EXERCISE MATERIALS Block Start
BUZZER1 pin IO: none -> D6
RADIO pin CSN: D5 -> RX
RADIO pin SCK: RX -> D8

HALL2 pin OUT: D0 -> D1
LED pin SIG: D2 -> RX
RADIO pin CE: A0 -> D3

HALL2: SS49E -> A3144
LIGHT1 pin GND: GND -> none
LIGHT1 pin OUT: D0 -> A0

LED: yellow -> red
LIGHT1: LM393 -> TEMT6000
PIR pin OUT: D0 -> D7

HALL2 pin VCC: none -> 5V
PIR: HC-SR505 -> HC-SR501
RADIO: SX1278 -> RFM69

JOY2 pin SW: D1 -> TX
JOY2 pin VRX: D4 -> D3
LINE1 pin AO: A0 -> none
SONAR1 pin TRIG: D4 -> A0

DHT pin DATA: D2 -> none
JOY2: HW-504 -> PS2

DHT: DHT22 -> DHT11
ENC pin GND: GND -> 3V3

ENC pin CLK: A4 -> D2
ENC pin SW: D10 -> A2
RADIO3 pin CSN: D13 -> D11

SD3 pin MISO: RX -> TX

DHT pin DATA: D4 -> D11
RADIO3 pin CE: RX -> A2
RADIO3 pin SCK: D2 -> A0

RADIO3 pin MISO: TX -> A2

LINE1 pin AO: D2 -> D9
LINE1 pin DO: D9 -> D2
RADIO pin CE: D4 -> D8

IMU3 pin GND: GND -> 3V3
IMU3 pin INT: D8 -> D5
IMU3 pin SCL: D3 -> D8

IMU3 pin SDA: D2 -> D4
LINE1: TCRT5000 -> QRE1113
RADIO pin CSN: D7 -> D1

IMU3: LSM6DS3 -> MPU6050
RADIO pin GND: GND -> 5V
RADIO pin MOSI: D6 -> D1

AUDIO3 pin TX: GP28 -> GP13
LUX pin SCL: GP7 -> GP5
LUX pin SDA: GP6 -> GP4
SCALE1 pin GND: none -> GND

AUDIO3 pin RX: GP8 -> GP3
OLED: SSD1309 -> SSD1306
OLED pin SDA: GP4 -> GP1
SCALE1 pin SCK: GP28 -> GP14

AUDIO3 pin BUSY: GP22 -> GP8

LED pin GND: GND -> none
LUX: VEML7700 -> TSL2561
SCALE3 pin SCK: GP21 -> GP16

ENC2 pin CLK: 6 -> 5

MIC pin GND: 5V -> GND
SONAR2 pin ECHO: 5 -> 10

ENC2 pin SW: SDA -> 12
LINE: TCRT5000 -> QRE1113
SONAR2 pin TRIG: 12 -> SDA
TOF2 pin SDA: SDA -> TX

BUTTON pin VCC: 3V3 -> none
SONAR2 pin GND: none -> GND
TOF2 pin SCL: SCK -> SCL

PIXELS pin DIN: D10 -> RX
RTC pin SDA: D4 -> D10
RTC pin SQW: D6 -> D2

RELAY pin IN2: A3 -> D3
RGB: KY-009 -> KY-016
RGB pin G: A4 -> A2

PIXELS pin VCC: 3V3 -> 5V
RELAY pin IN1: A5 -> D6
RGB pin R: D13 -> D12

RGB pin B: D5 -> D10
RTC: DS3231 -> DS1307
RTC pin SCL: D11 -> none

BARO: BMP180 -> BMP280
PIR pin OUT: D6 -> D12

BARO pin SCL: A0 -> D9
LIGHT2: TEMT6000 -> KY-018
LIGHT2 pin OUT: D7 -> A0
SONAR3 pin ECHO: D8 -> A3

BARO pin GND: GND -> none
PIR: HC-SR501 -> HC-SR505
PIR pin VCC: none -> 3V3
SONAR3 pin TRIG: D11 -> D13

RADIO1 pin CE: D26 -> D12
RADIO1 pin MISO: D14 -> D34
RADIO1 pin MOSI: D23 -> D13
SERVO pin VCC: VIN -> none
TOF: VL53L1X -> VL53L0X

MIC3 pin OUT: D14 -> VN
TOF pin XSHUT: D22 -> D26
EXERCISE MATERIALS Block End
### WHAT IS BEING ASKED
Copy every line that contains "TRIG" from the listing above.

### ANSWER AREA
SONAR1 pin TRIG: D4 -> A0
SONAR2 pin TRIG: 12 -> SDA
SONAR3 pin TRIG: D11 -> D13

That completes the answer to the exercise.